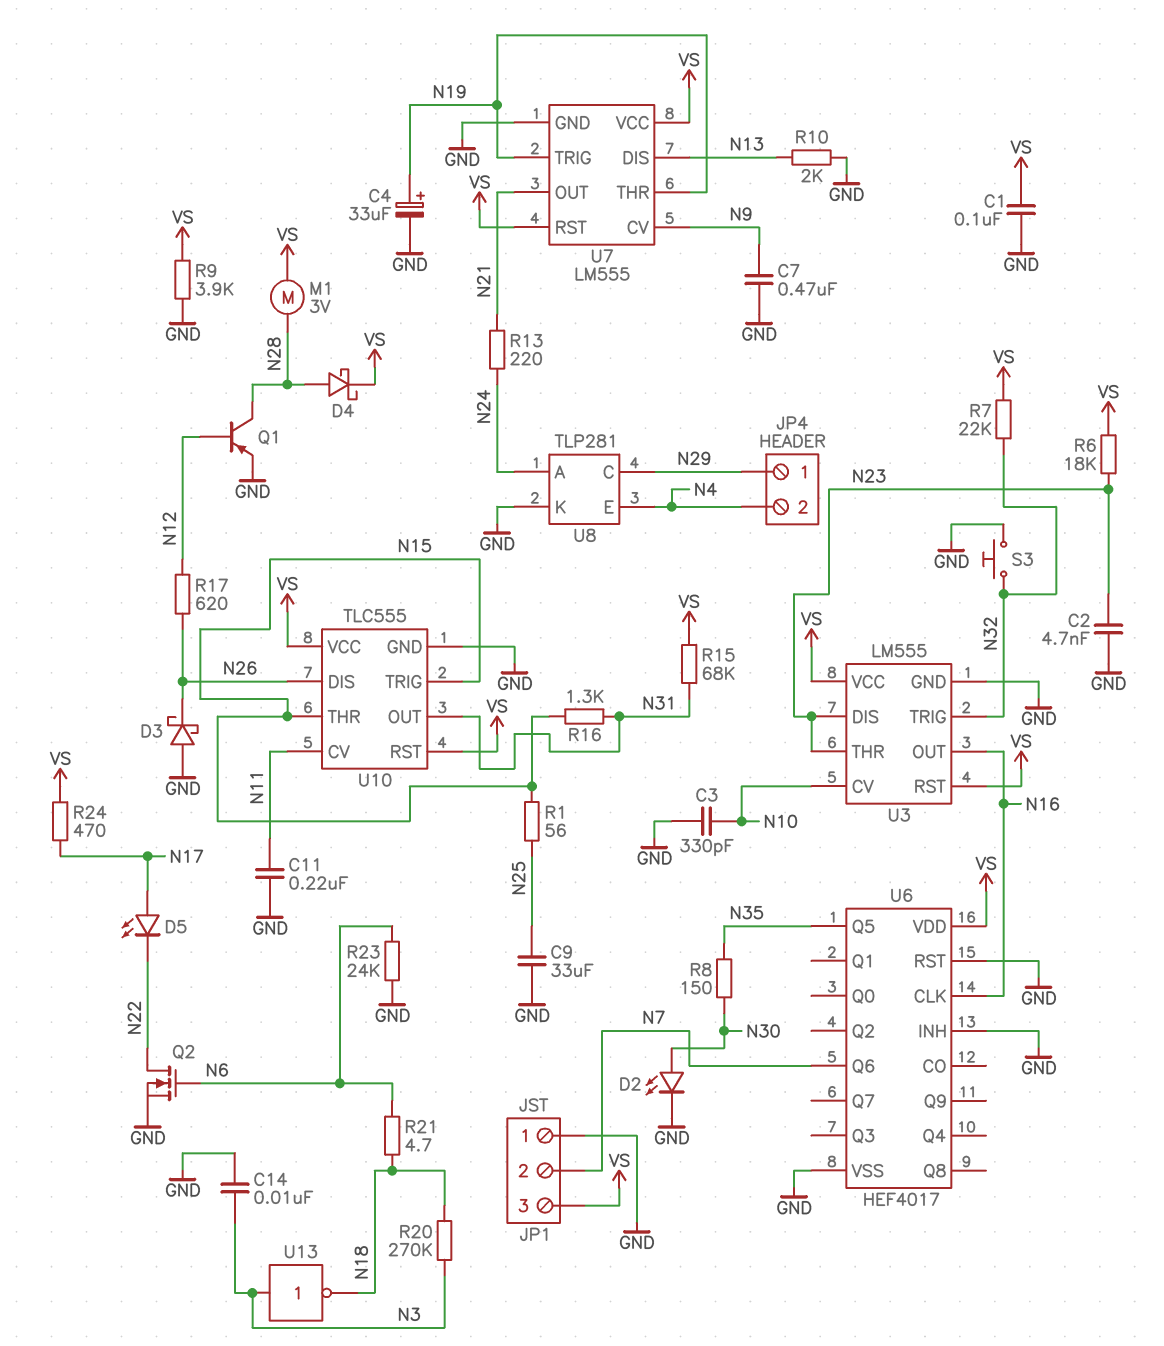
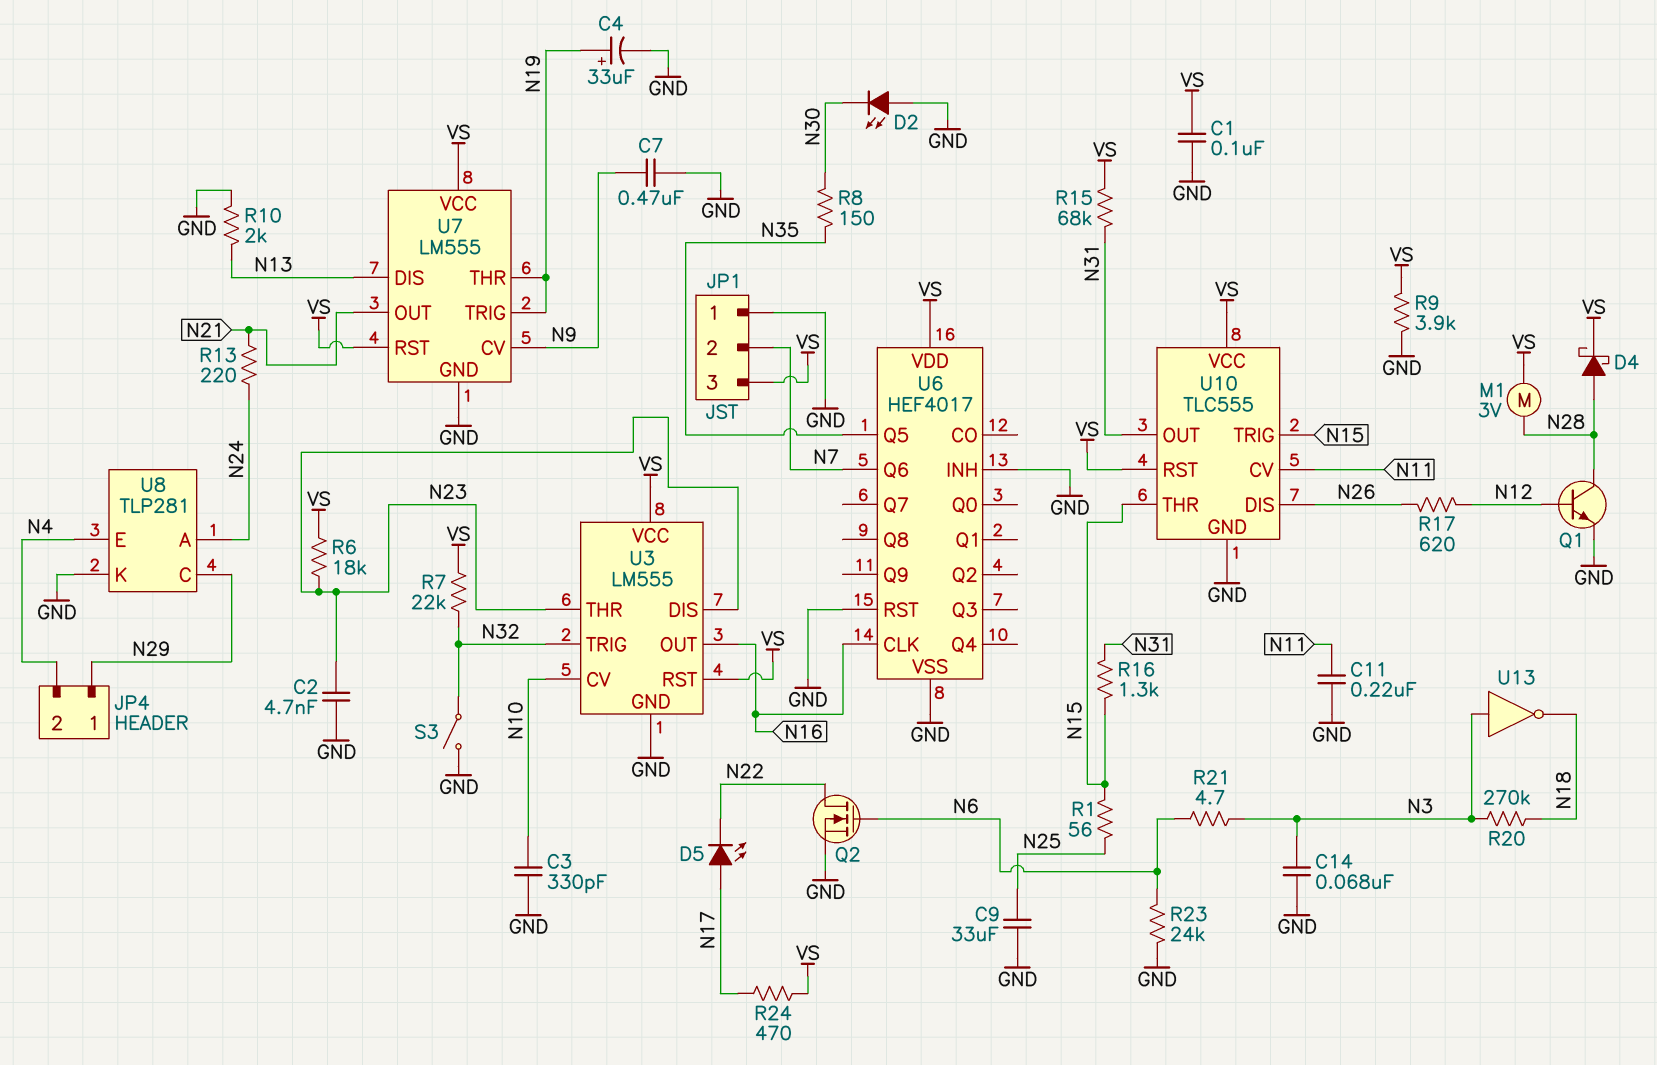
C14: 10nF (GND, N3) -> 68nF (GND, N3)
D2: LED (A N30, K GND) -> LED (A GND, K N30)
D3: schottky (A GND, K N26) -> none
Q1: PNP (B N12, C N28, E GND) -> NPN (B N12, C N28, E GND)
R21: 4.7 (N6, N18) -> 4.7 (N3, N6)
S3: button (GND, N32) -> switch (GND, N32)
================================
Activity
Without the pictures, print the whole listing exactly as given.

Task answer
C14: 10nF (GND, N3) -> 68nF (GND, N3)
D2: LED (A N30, K GND) -> LED (A GND, K N30)
D3: schottky (A GND, K N26) -> none
Q1: PNP (B N12, C N28, E GND) -> NPN (B N12, C N28, E GND)
R21: 4.7 (N6, N18) -> 4.7 (N3, N6)
S3: button (GND, N32) -> switch (GND, N32)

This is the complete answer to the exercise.